INSTRUCTIONS FOR THE TASK
An image-free reproduction of the data below is needed: print it exactly.

DATASET CONTENT
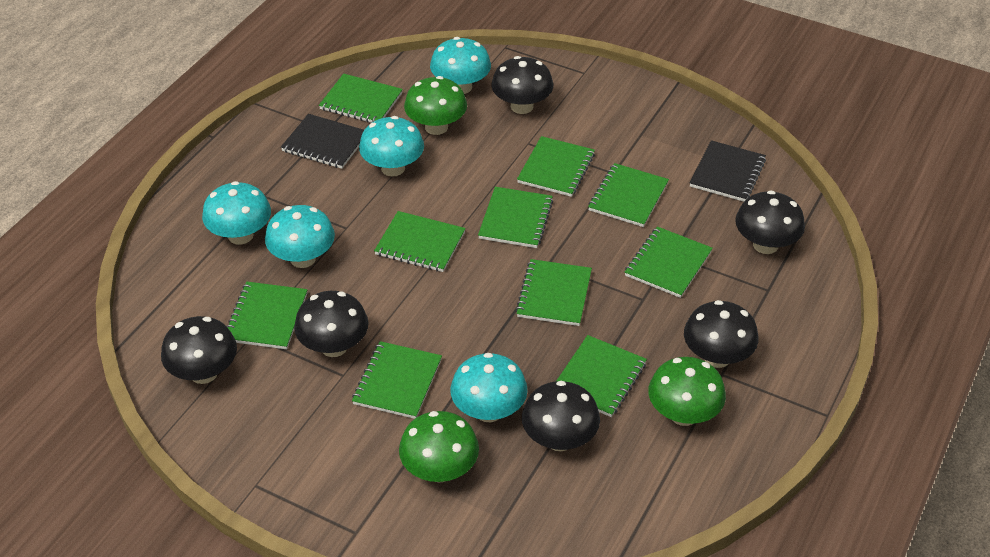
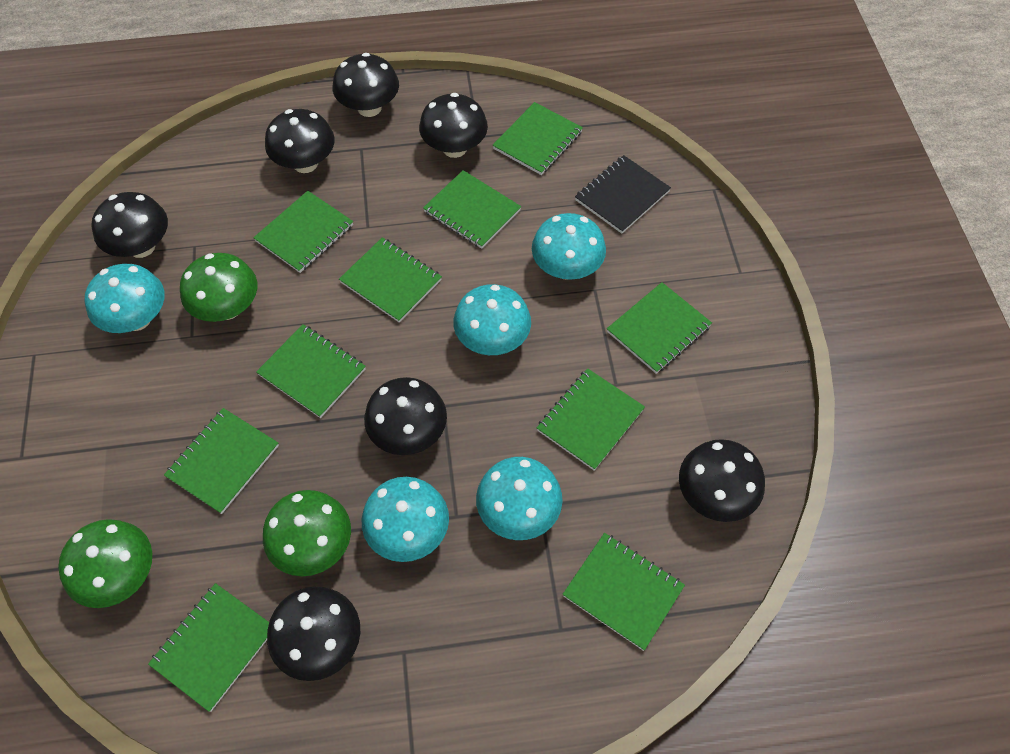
black mushroom: 6 -> 7
black notebook: 2 -> 1

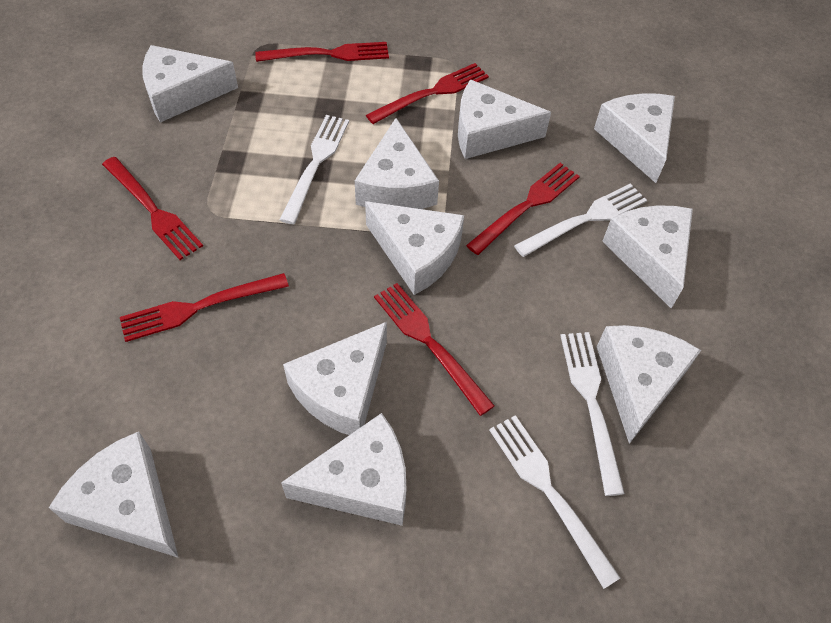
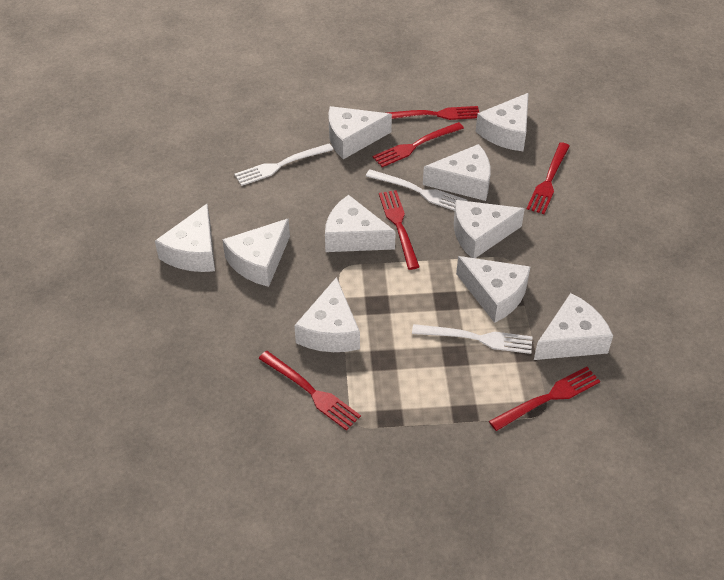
white fork: 4 -> 3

YOUR RESPONSE
black mushroom: 6 -> 7
black notebook: 2 -> 1

white fork: 4 -> 3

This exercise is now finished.